» Task statement
Print out each record below, unaltered and complete, without its images.

● ● ● ● ●

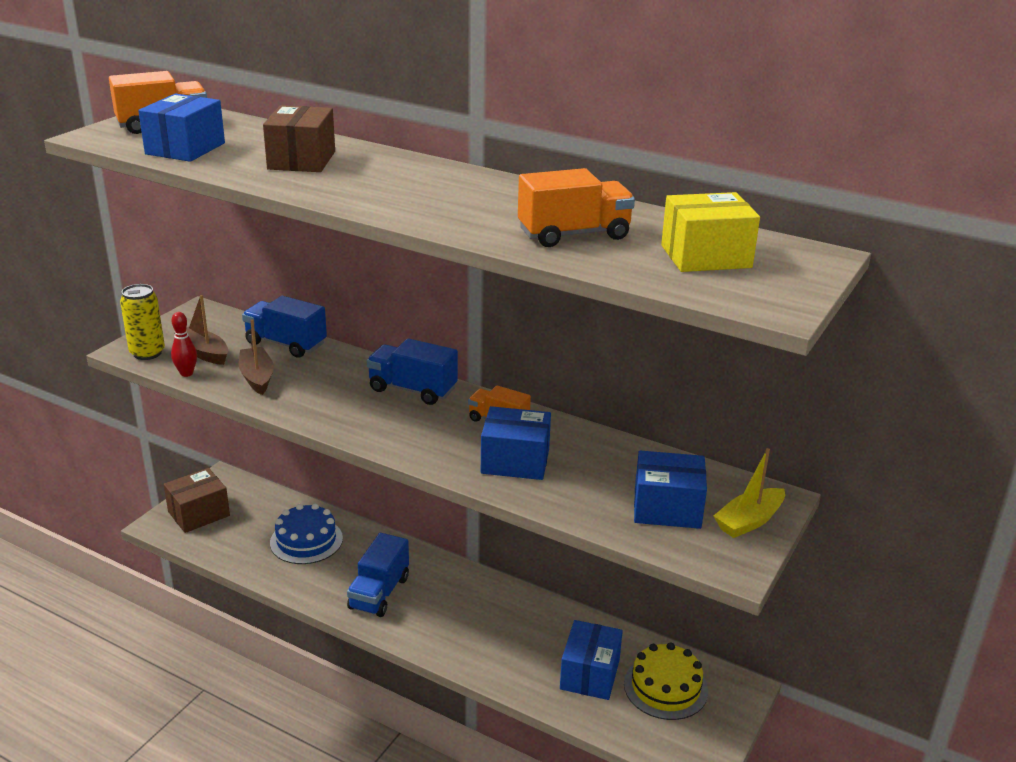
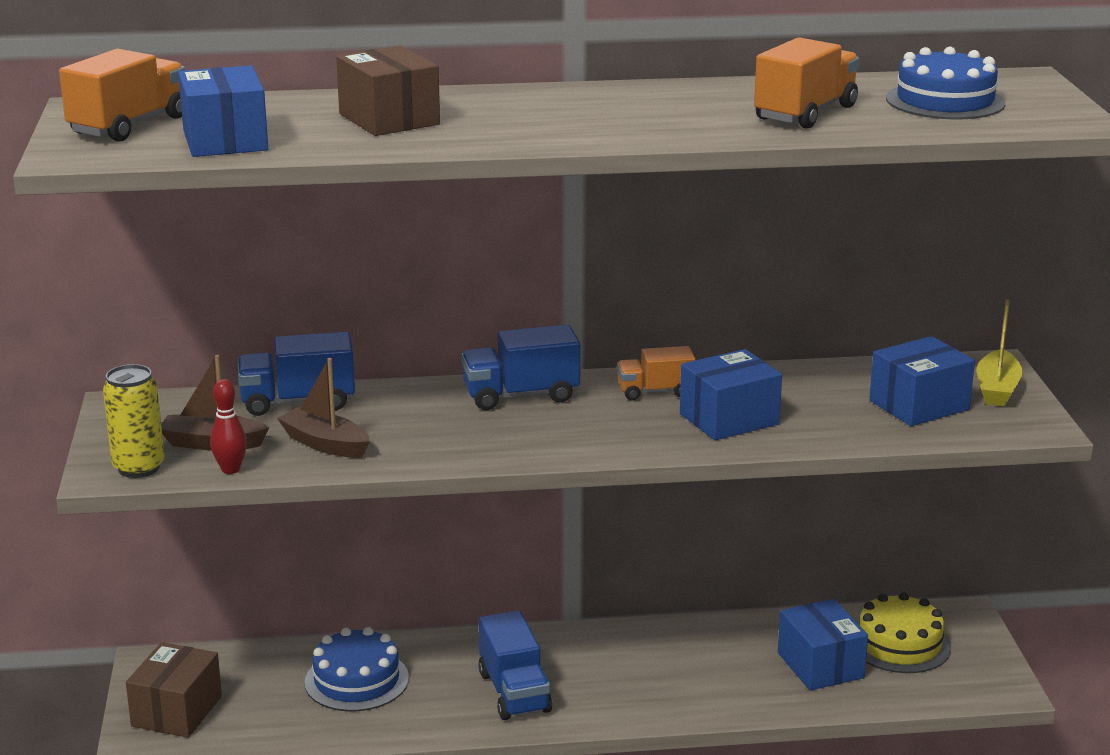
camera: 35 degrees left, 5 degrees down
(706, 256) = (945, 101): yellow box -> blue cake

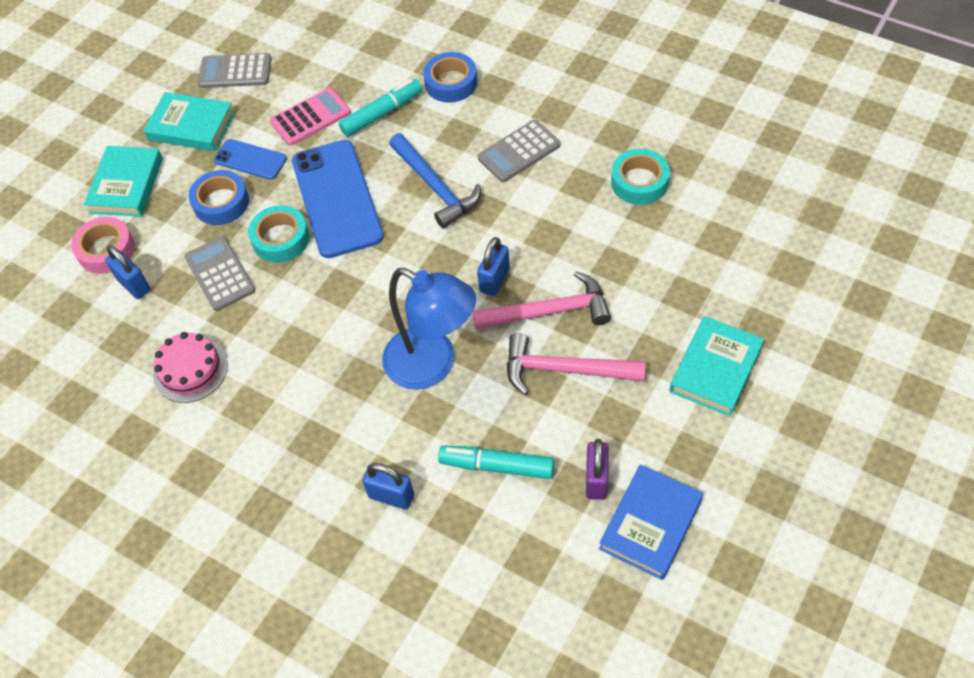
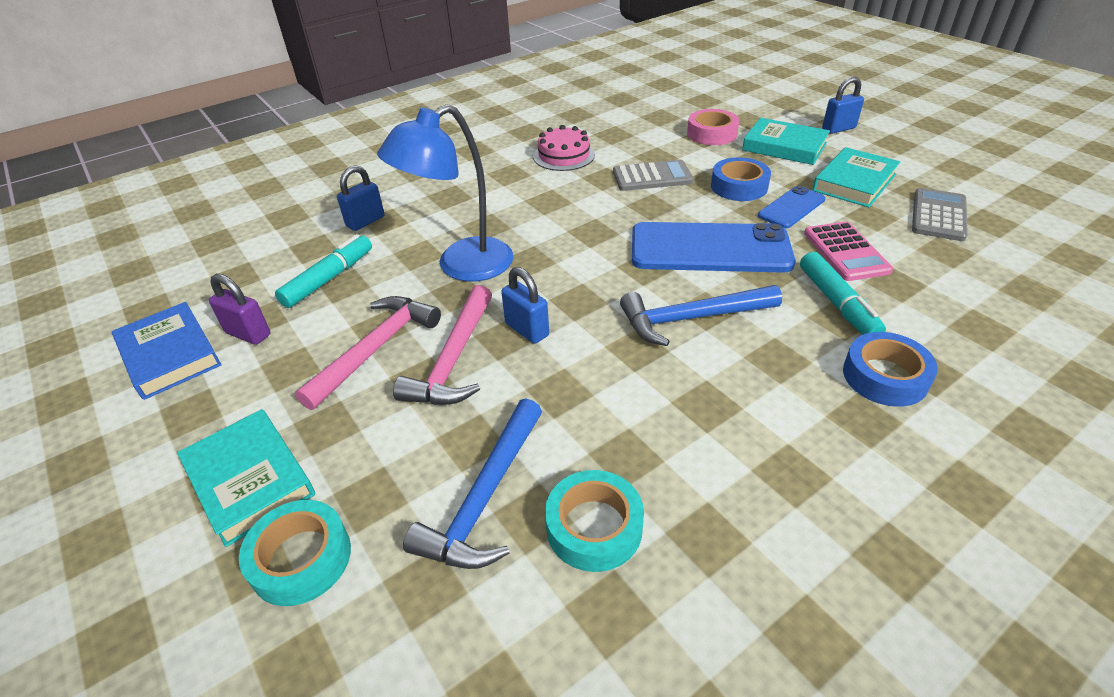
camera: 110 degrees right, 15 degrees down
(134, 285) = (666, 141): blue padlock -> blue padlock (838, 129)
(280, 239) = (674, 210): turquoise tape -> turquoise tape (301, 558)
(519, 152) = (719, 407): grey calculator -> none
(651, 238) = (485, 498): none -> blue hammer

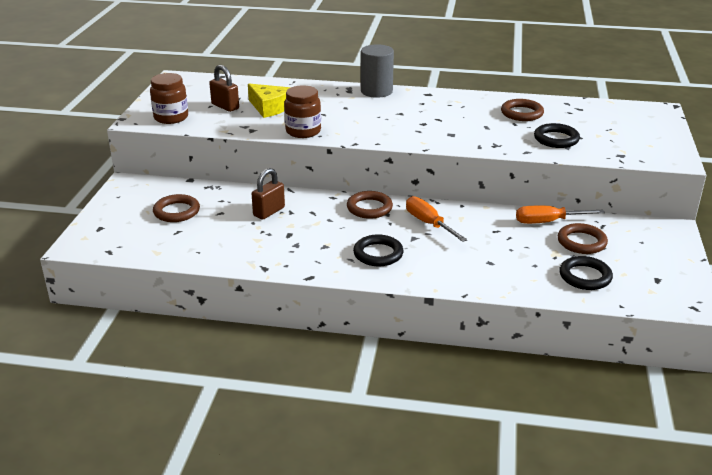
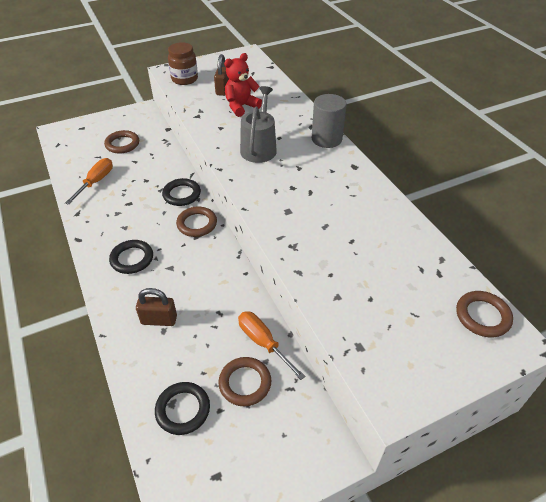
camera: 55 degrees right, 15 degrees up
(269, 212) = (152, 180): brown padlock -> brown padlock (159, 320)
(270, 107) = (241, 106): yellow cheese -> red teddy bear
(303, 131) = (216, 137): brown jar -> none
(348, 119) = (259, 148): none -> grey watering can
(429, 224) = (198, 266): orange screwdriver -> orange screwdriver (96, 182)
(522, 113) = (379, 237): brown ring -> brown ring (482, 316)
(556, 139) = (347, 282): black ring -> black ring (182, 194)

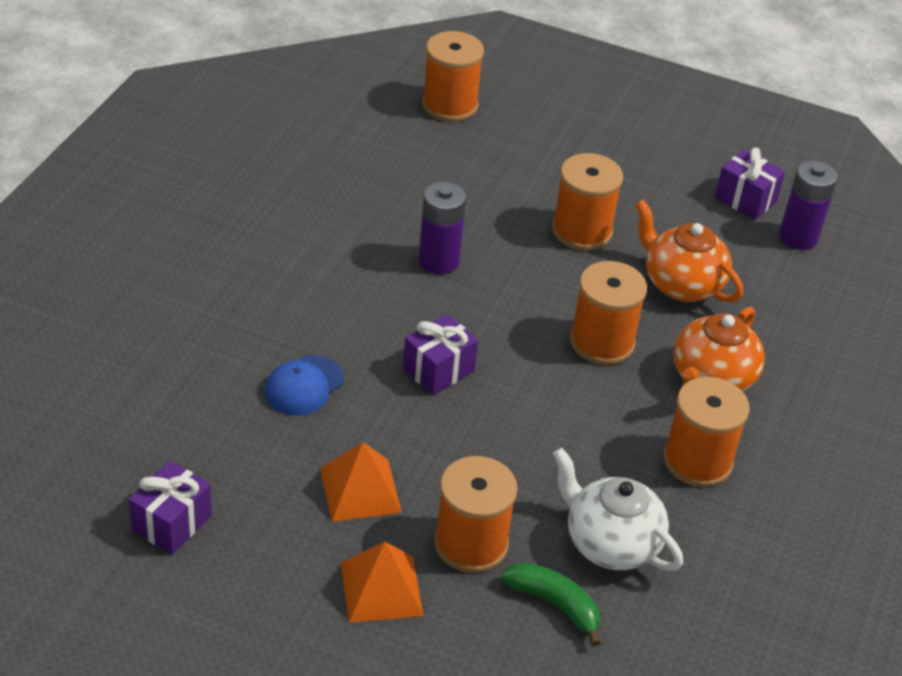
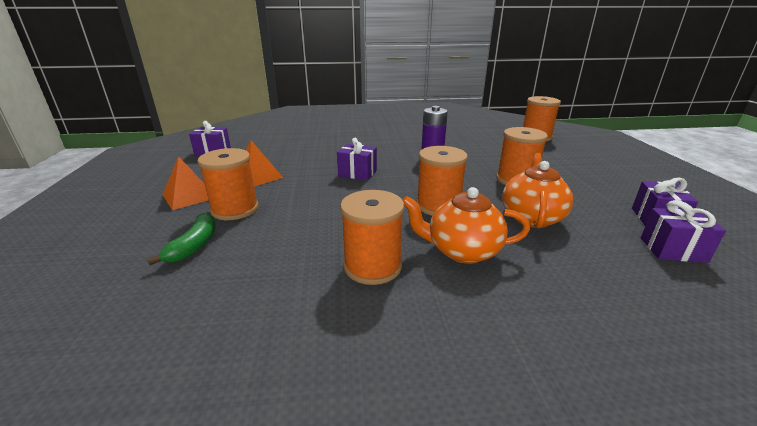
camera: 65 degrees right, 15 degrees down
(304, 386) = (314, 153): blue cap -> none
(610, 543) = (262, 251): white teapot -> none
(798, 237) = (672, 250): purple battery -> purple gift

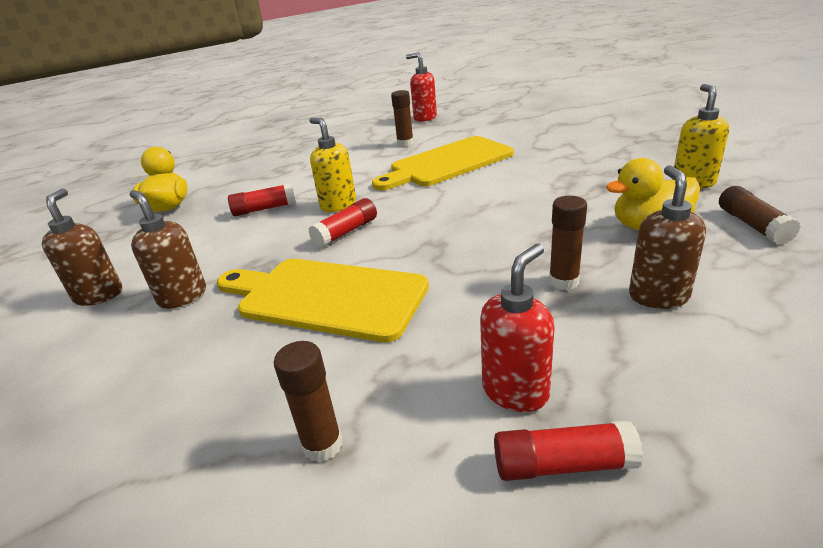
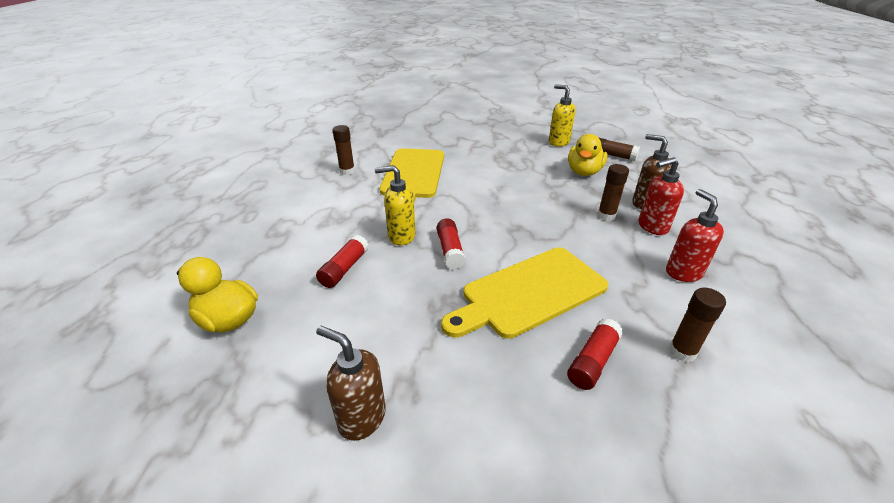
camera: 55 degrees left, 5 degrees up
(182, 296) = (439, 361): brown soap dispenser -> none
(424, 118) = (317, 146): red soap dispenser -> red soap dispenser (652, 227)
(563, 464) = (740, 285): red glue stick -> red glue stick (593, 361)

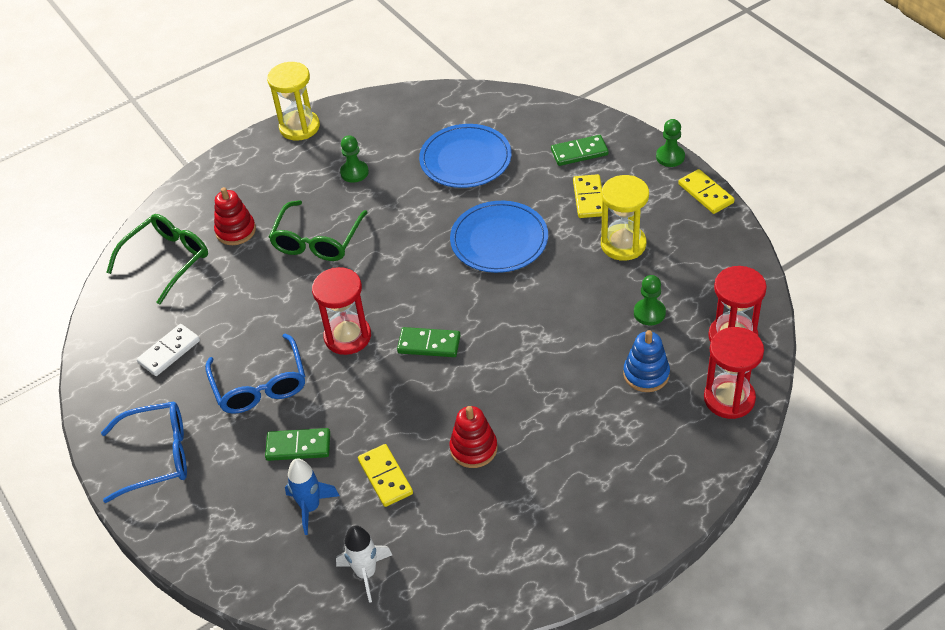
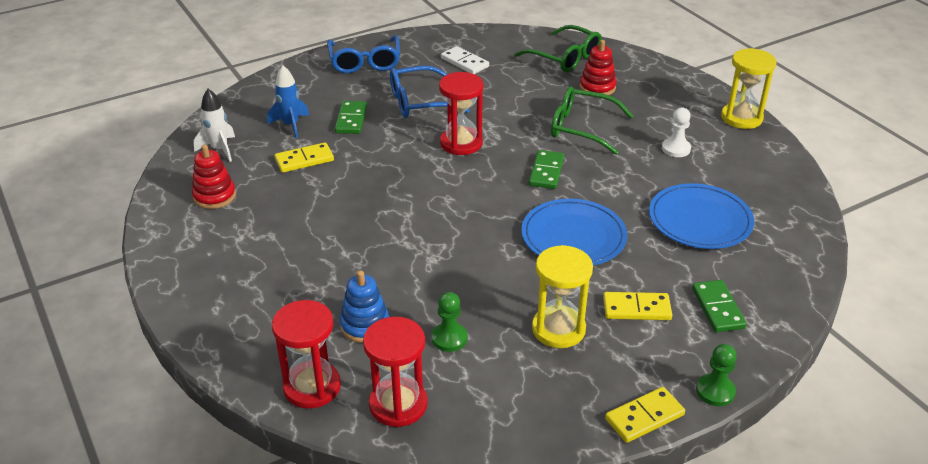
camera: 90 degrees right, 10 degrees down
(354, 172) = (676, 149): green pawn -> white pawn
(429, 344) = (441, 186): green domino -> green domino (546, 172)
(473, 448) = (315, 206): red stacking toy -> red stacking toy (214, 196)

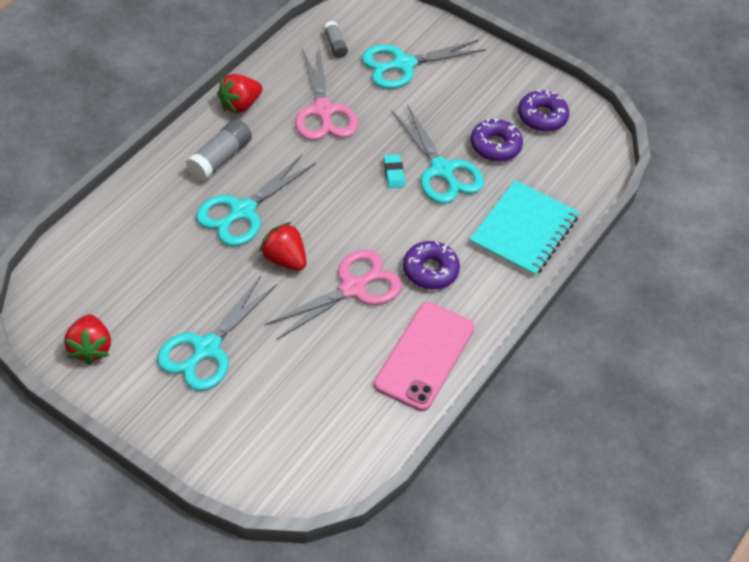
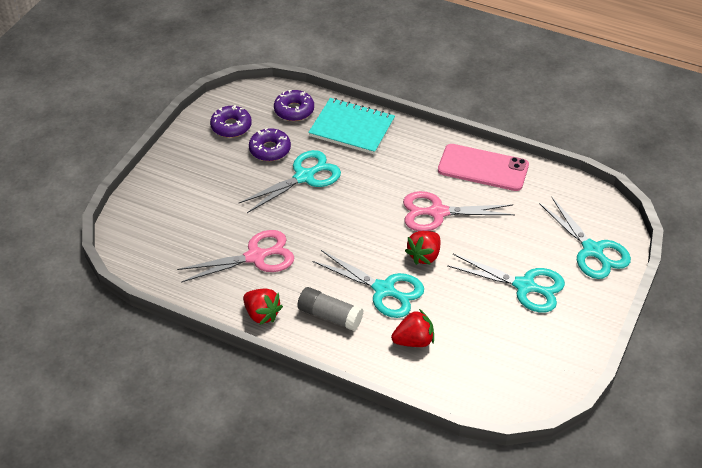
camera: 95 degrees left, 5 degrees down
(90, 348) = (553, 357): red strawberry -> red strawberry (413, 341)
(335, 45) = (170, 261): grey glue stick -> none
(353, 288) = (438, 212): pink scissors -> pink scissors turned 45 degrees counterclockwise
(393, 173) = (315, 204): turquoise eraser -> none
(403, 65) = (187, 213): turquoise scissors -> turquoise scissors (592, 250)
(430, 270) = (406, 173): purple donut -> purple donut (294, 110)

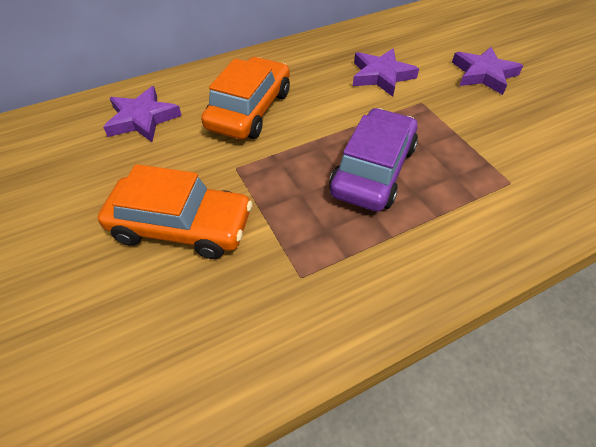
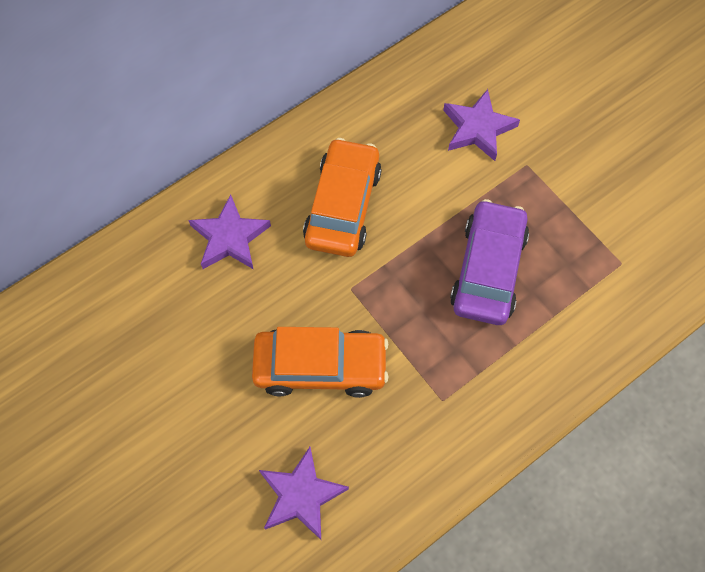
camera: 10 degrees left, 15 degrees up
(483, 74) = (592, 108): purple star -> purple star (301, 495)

● ● ● ● ●

» Exercise response
camera: 35 degrees left, 5 degrees down
(706, 256) = (945, 101): yellow box -> blue cake

camera: 110 degrees right, 15 degrees down
(134, 285) = (666, 141): blue padlock -> blue padlock (838, 129)
(280, 239) = (674, 210): turquoise tape -> turquoise tape (301, 558)
(519, 152) = (719, 407): grey calculator -> none
(651, 238) = (485, 498): none -> blue hammer

camera: 55 degrees right, 15 degrees up
(269, 212) = (152, 180): brown padlock -> brown padlock (159, 320)
(270, 107) = (241, 106): yellow cheese -> red teddy bear
(303, 131) = (216, 137): brown jar -> none
(348, 119) = (259, 148): none -> grey watering can
(429, 224) = (198, 266): orange screwdriver -> orange screwdriver (96, 182)
(522, 113) = (379, 237): brown ring -> brown ring (482, 316)
(556, 139) = (347, 282): black ring -> black ring (182, 194)

camera: 65 degrees right, 15 degrees down
(304, 386) = (314, 153): blue cap -> none
(610, 543) = (262, 251): white teapot -> none
(798, 237) = (672, 250): purple battery -> purple gift

camera: 55 degrees left, 5 degrees up
(182, 296) = (439, 361): brown soap dispenser -> none
(424, 118) = (317, 146): red soap dispenser -> red soap dispenser (652, 227)
(563, 464) = (740, 285): red glue stick -> red glue stick (593, 361)

camera: 90 degrees right, 10 degrees down
(354, 172) = (676, 149): green pawn -> white pawn
(429, 344) = (441, 186): green domino -> green domino (546, 172)
(473, 448) = (315, 206): red stacking toy -> red stacking toy (214, 196)

camera: 95 degrees left, 5 degrees down
(90, 348) = (553, 357): red strawberry -> red strawberry (413, 341)
(335, 45) = (170, 261): grey glue stick -> none
(353, 288) = (438, 212): pink scissors -> pink scissors turned 45 degrees counterclockwise
(393, 173) = (315, 204): turquoise eraser -> none
(403, 65) = (187, 213): turquoise scissors -> turquoise scissors (592, 250)
(430, 270) = (406, 173): purple donut -> purple donut (294, 110)

camera: 10 degrees left, 15 degrees up
(483, 74) = (592, 108): purple star -> purple star (301, 495)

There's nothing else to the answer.